## WHAT NEEDS TO BE DONE
The result should be a word-for-word retyping of the entries below, free of pictures.
##### SOURCE INFORMATION
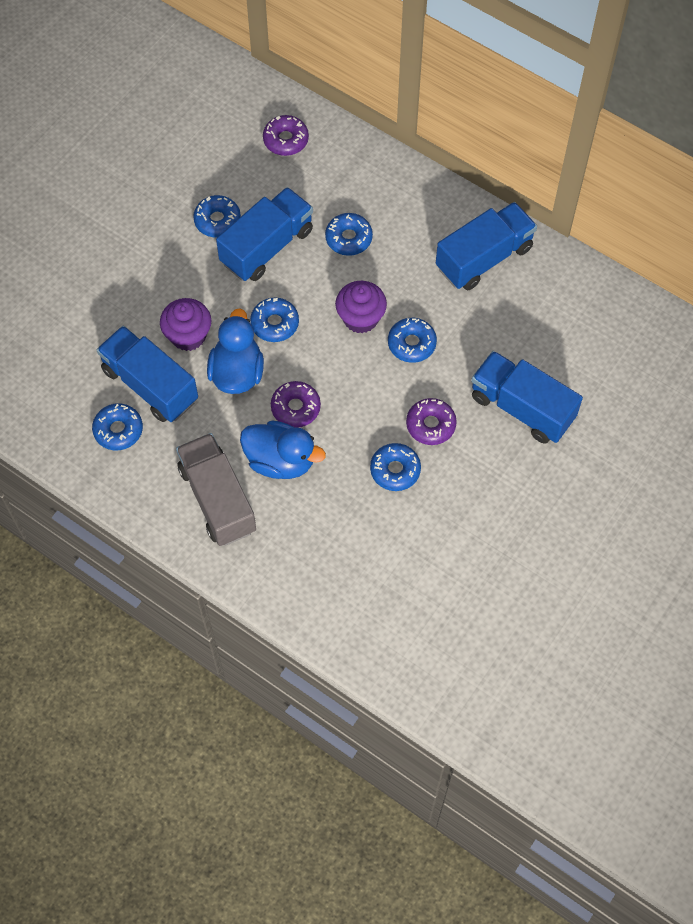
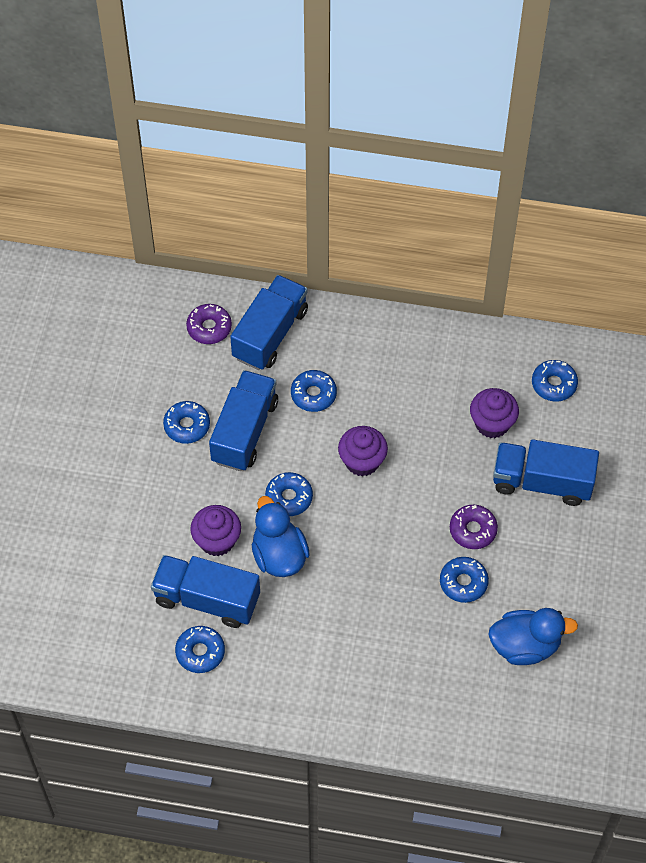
camera: 25 degrees left, 5 degrees down
(217, 499) = (323, 675): grey truck -> none
(280, 460) = (360, 617): blue duck -> blue duck (525, 646)
(295, 408) = (348, 565): purple donut -> none
(411, 344) = (418, 466): blue donut -> blue donut (554, 384)
(484, 258) = (441, 364): blue truck -> blue truck (270, 334)
(503, 333) = (492, 423): none -> purple cupcake

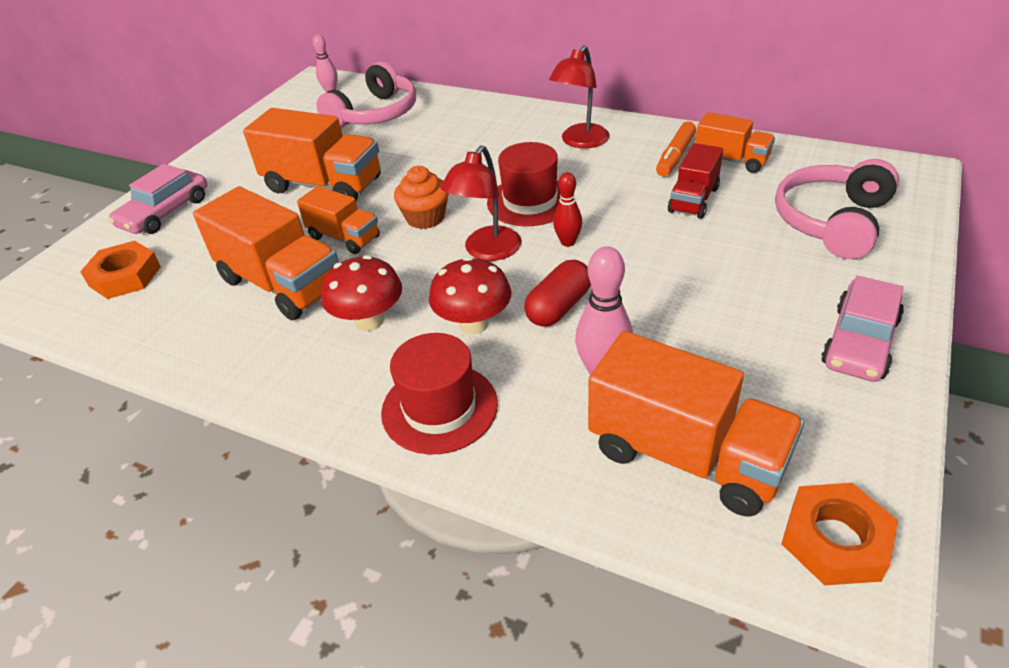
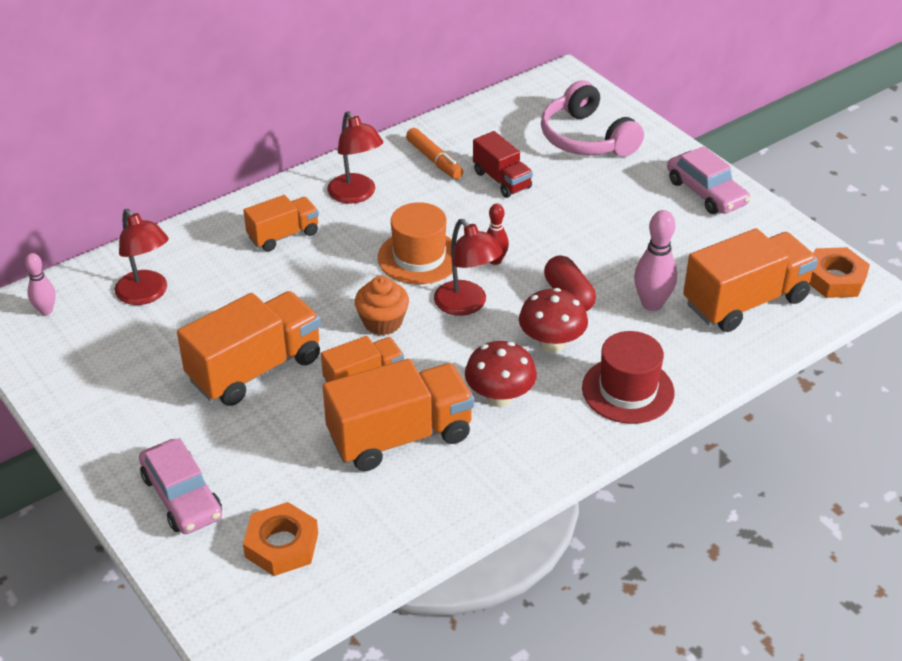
camera: 65 degrees left, 0 degrees up
(375, 114) = (146, 294): pink headphones -> red lamp
(530, 201) = (419, 257): red hat -> orange hat
(731, 160) = (469, 139): orange truck -> orange truck (283, 235)

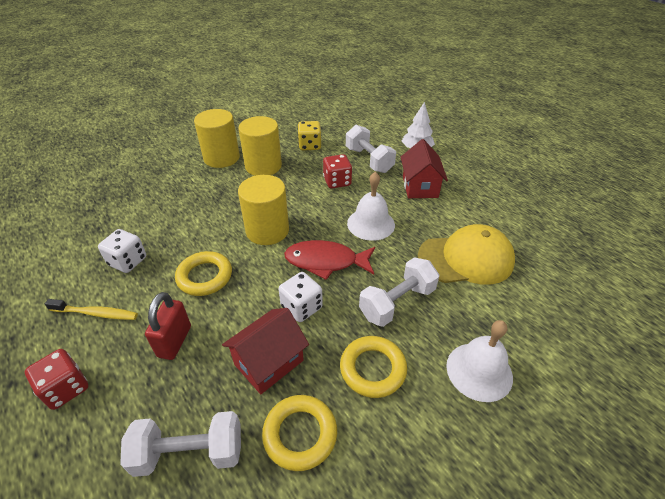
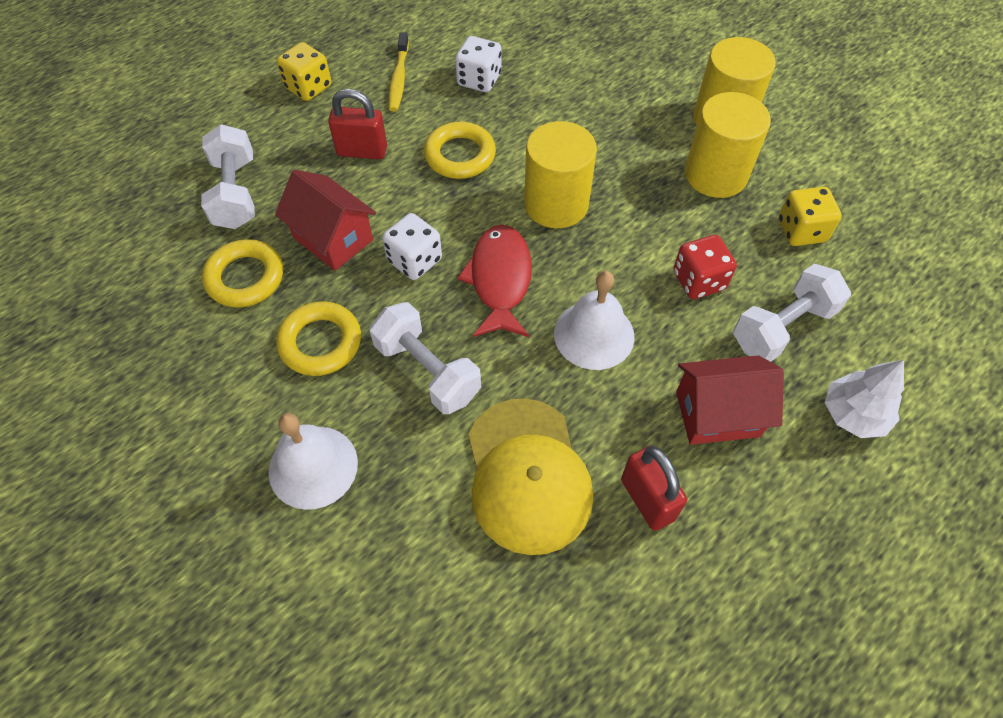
camera: 85 degrees right, 15 degrees up
(66, 388) = (308, 87): red dice -> yellow dice
(471, 215) = (647, 500): none -> red padlock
##########
## OUTPUT
camera: 25 degrees left, 5 degrees down
(217, 499) = (323, 675): grey truck -> none
(280, 460) = (360, 617): blue duck -> blue duck (525, 646)
(295, 408) = (348, 565): purple donut -> none
(411, 344) = (418, 466): blue donut -> blue donut (554, 384)
(484, 258) = (441, 364): blue truck -> blue truck (270, 334)
(503, 333) = (492, 423): none -> purple cupcake

camera: 65 degrees left, 0 degrees up
(375, 114) = (146, 294): pink headphones -> red lamp
(530, 201) = (419, 257): red hat -> orange hat
(731, 160) = (469, 139): orange truck -> orange truck (283, 235)

camera: 85 degrees right, 15 degrees up
(66, 388) = (308, 87): red dice -> yellow dice
(471, 215) = (647, 500): none -> red padlock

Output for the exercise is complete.